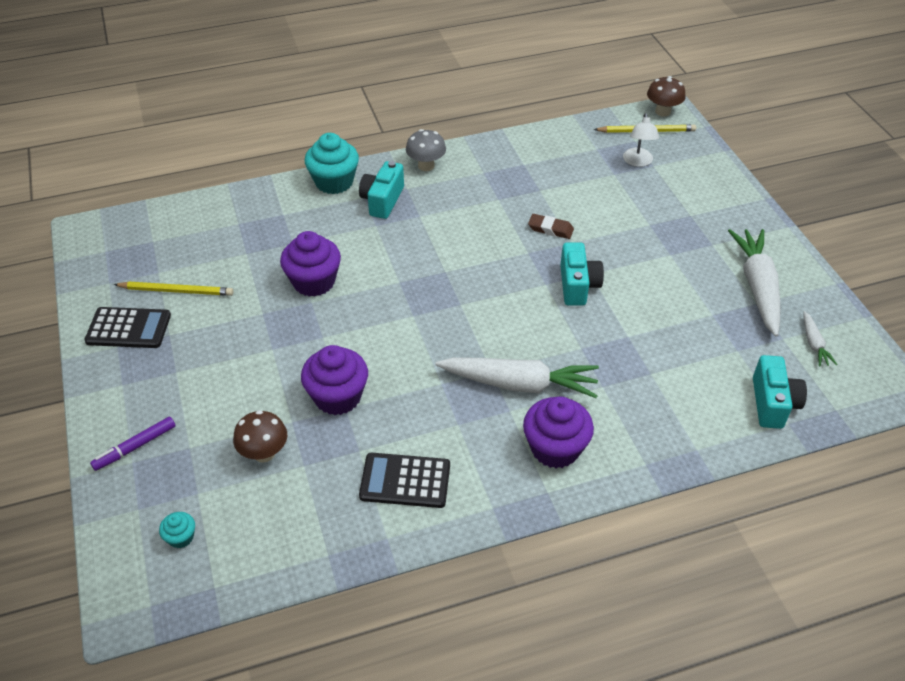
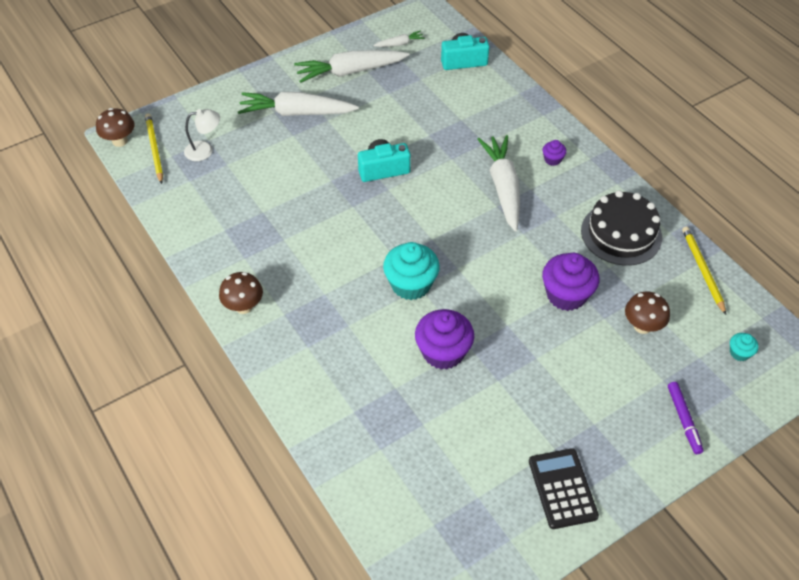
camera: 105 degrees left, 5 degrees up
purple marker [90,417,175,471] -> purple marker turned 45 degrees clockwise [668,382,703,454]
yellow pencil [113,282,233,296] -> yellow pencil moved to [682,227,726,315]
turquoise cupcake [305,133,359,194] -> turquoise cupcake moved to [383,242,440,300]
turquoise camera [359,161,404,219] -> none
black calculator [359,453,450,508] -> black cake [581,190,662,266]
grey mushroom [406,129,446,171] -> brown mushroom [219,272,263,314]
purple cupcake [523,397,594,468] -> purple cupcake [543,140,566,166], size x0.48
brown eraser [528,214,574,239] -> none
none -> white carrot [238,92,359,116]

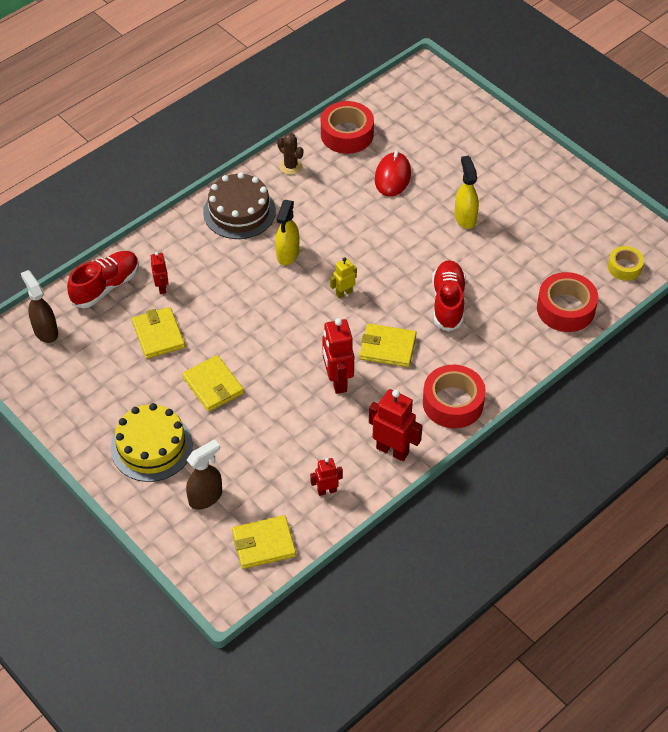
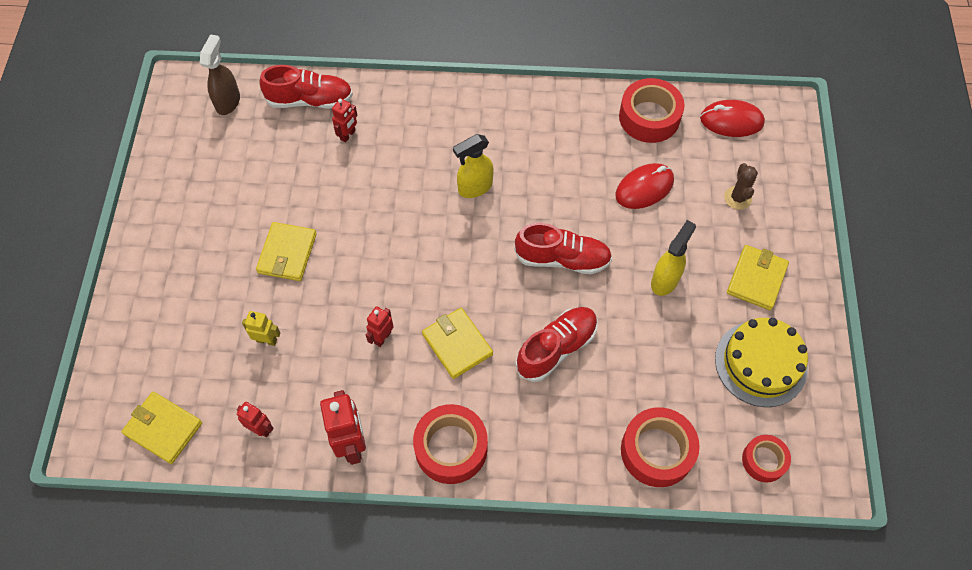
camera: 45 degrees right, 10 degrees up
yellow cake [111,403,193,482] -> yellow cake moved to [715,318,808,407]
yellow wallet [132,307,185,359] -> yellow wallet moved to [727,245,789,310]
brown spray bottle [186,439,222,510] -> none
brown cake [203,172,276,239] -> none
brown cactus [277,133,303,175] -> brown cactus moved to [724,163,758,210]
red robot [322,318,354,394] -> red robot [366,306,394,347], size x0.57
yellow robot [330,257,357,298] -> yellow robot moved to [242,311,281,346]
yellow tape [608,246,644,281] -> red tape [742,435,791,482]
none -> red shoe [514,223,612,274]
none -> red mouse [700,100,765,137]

........

Reply with one number only: the count of lines in the entries that contain "yellow".

__Finished exercise__
5